**STUDY MATERIAL**

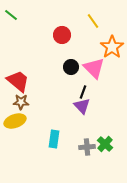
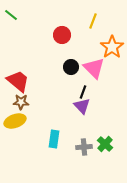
yellow line: rotated 56 degrees clockwise
gray cross: moved 3 px left
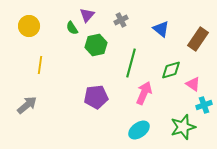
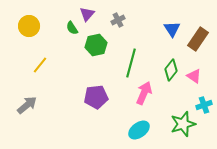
purple triangle: moved 1 px up
gray cross: moved 3 px left
blue triangle: moved 11 px right; rotated 18 degrees clockwise
yellow line: rotated 30 degrees clockwise
green diamond: rotated 35 degrees counterclockwise
pink triangle: moved 1 px right, 8 px up
green star: moved 3 px up
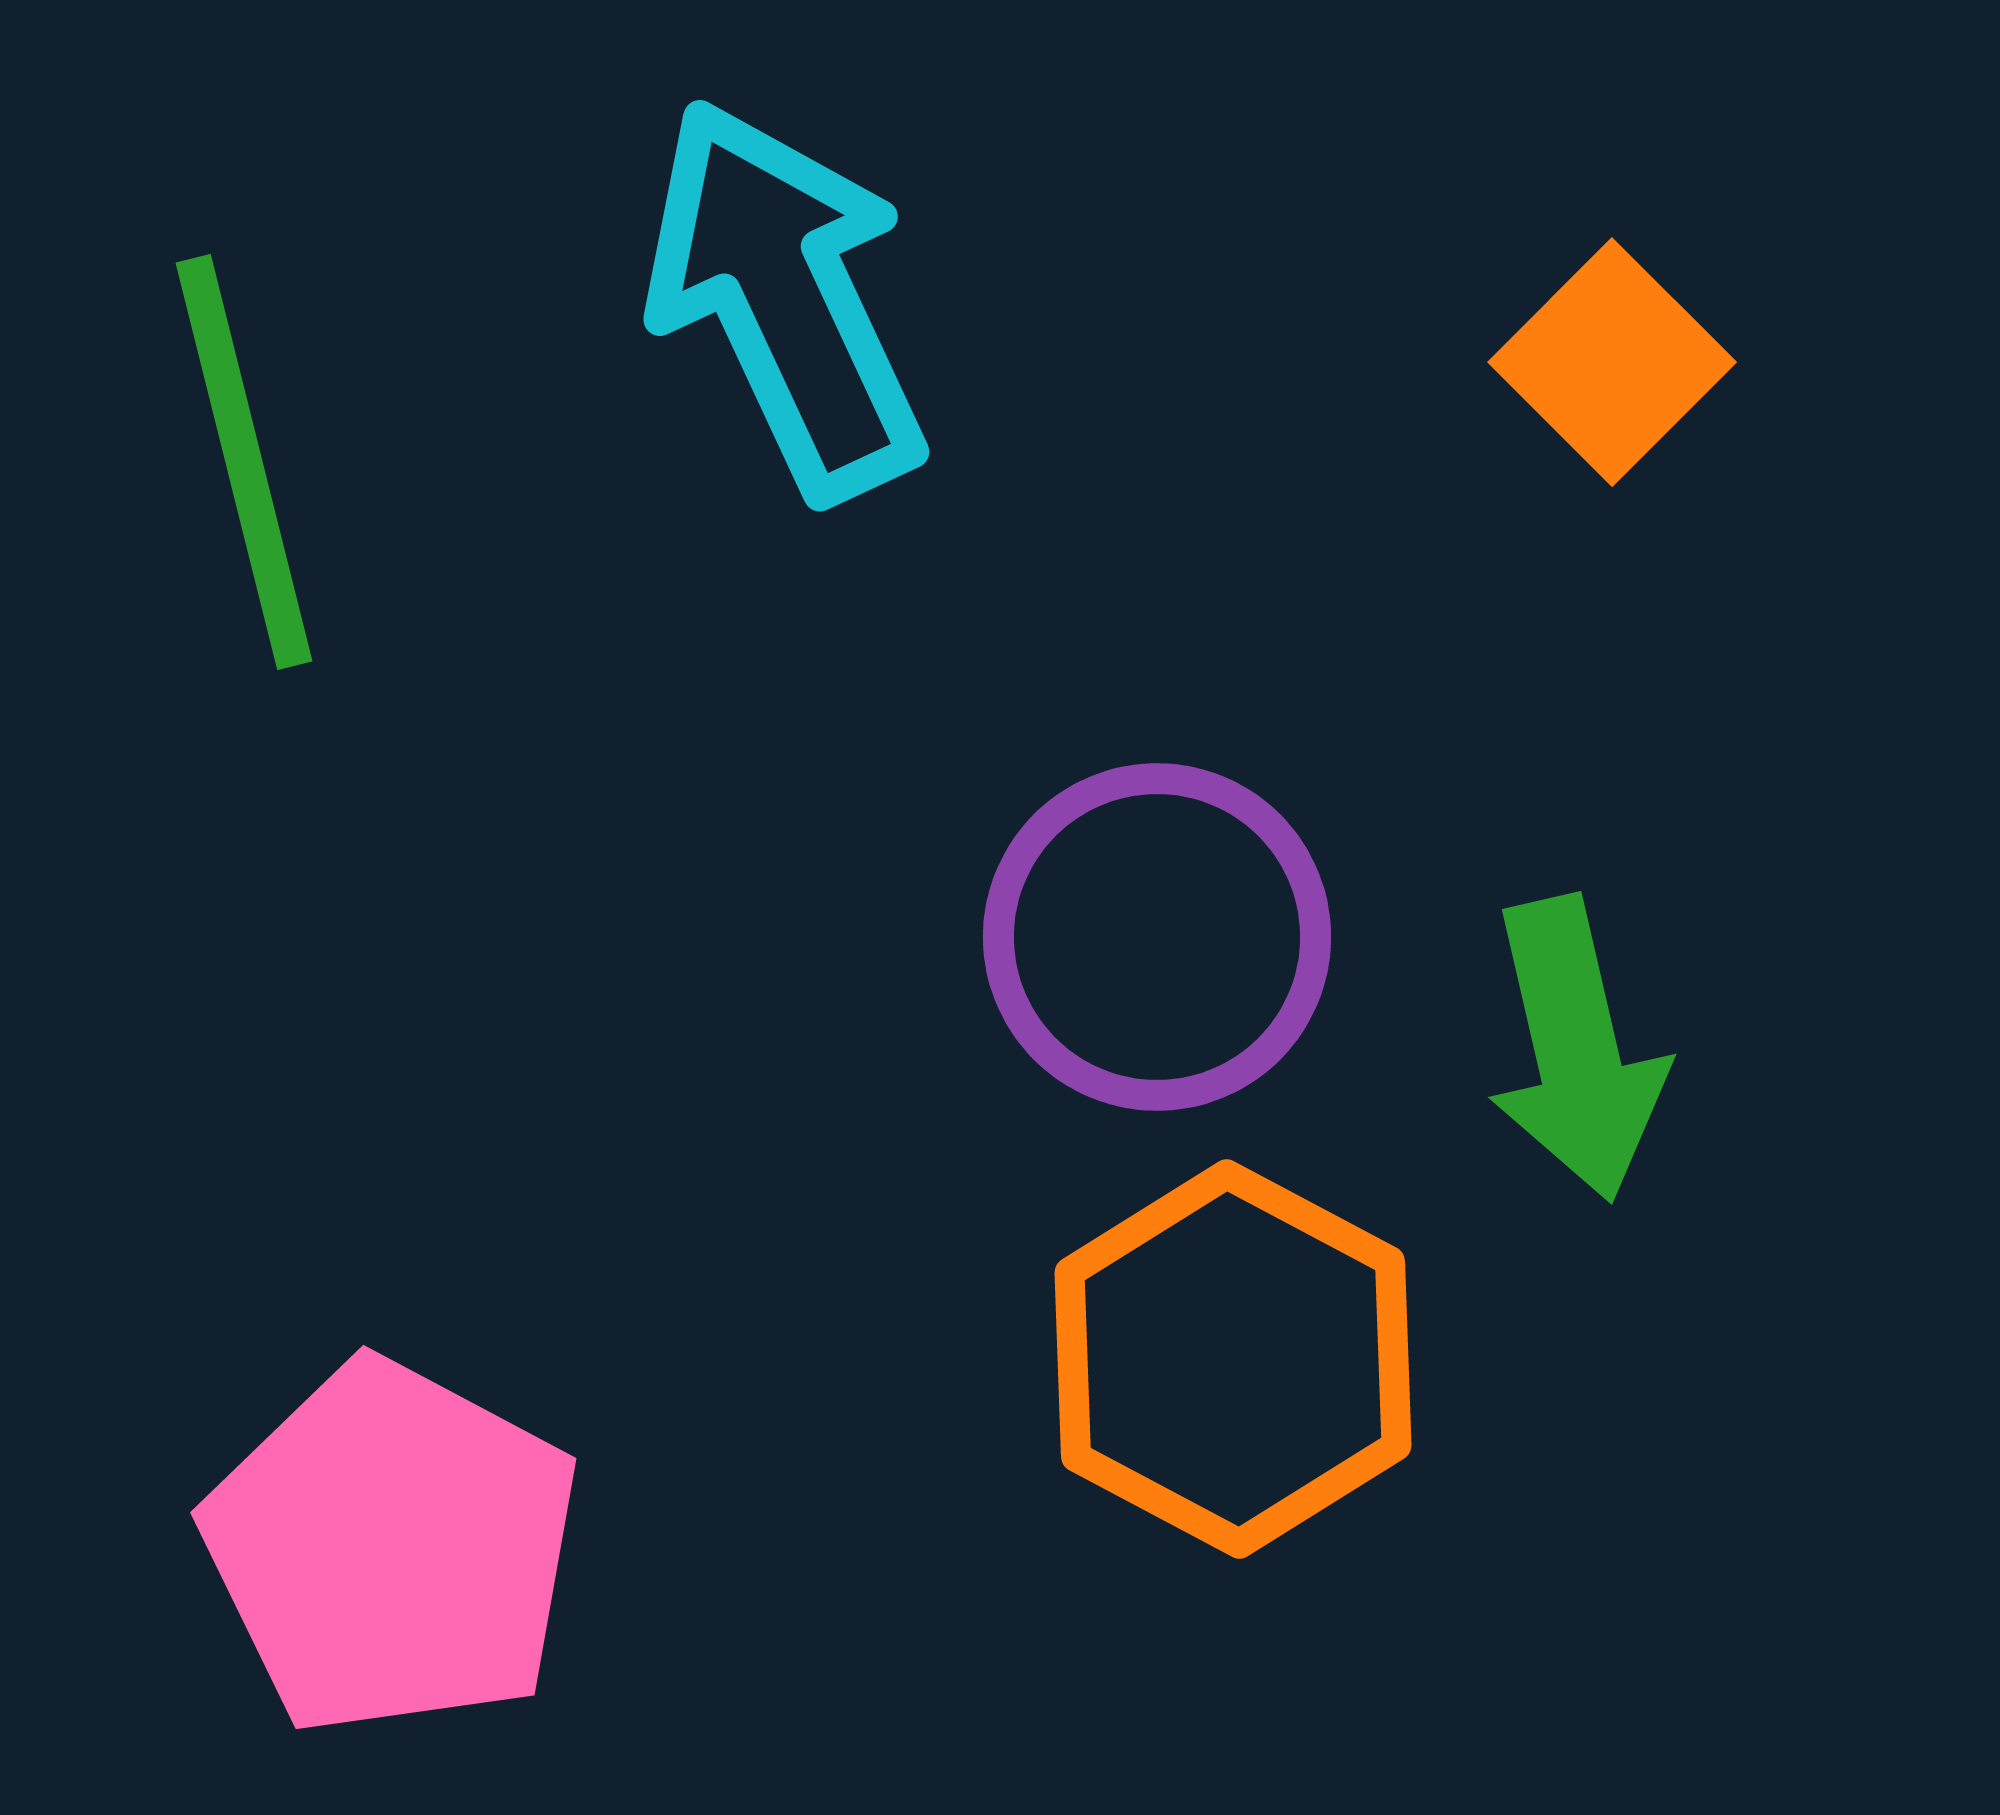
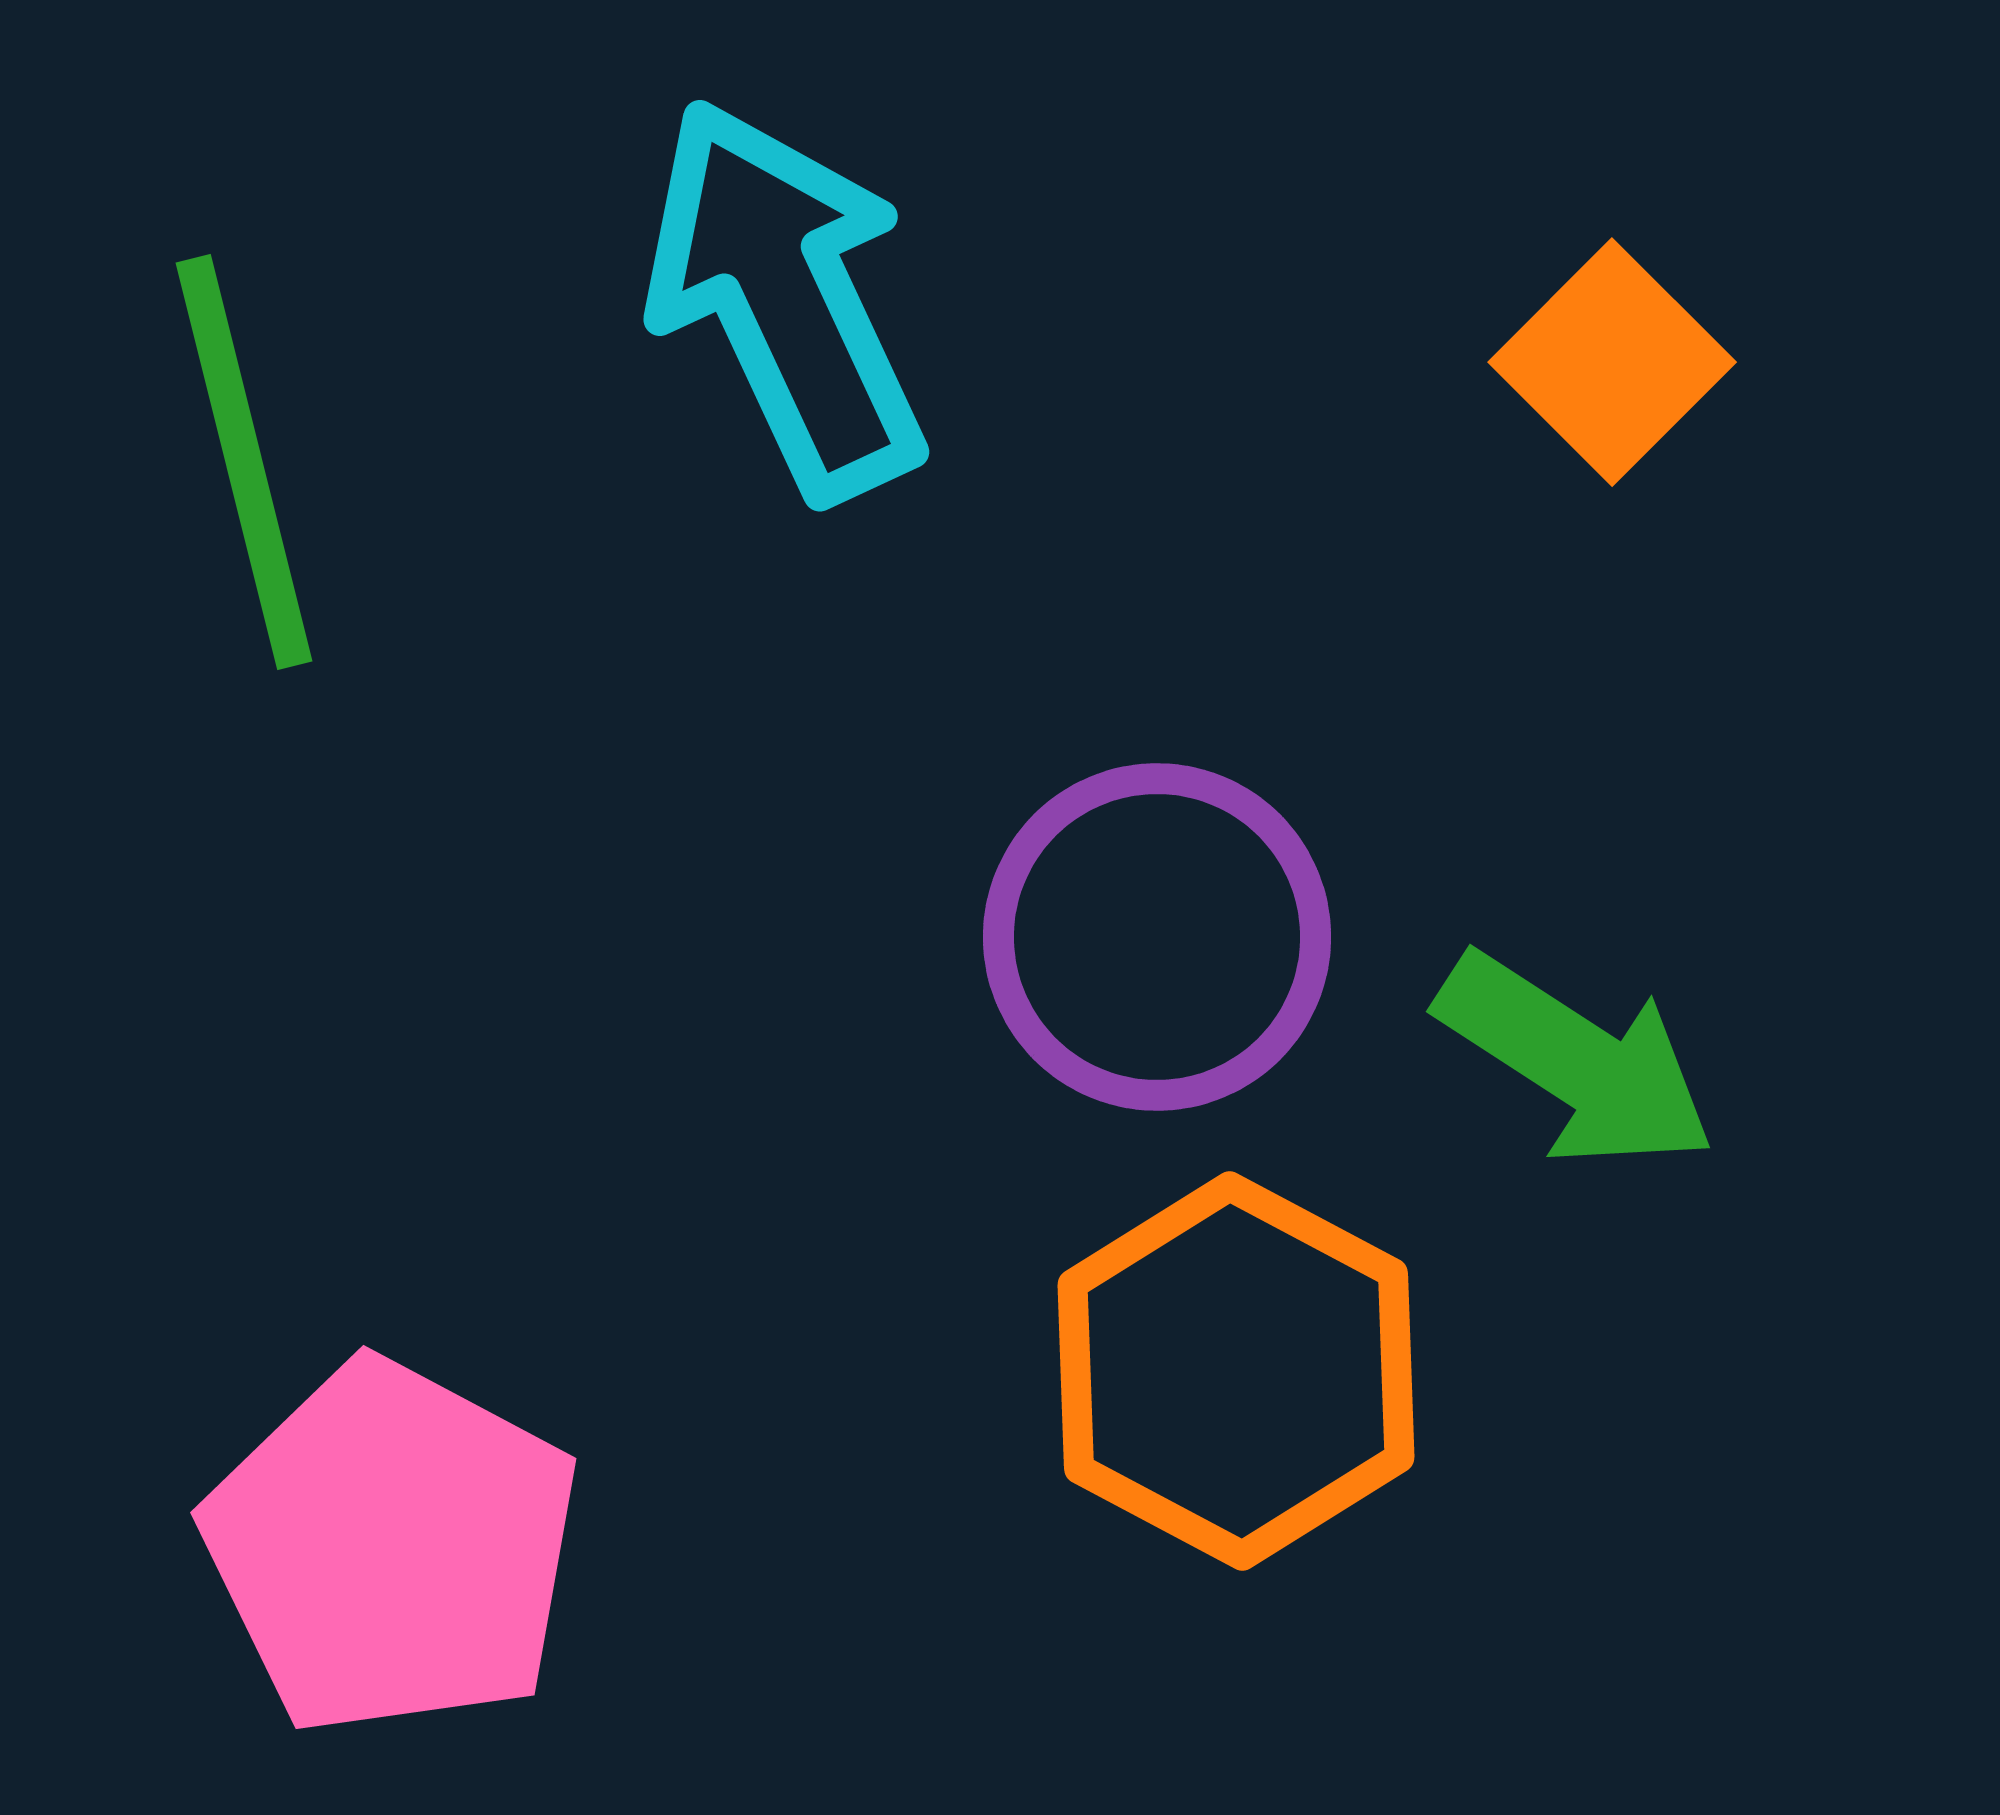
green arrow: moved 12 px down; rotated 44 degrees counterclockwise
orange hexagon: moved 3 px right, 12 px down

**GOAL OF THE EXERCISE**
Pictures are not part of the copy; retype all the other material exactly.

**RESULT OF THE TASK**
yellow line: rotated 56 degrees clockwise
gray cross: moved 3 px left
purple triangle: moved 1 px up
gray cross: moved 3 px left
blue triangle: moved 11 px right; rotated 18 degrees clockwise
yellow line: rotated 30 degrees clockwise
green diamond: rotated 35 degrees counterclockwise
pink triangle: moved 1 px right, 8 px up
green star: moved 3 px up
green arrow: moved 12 px down; rotated 44 degrees counterclockwise
orange hexagon: moved 3 px right, 12 px down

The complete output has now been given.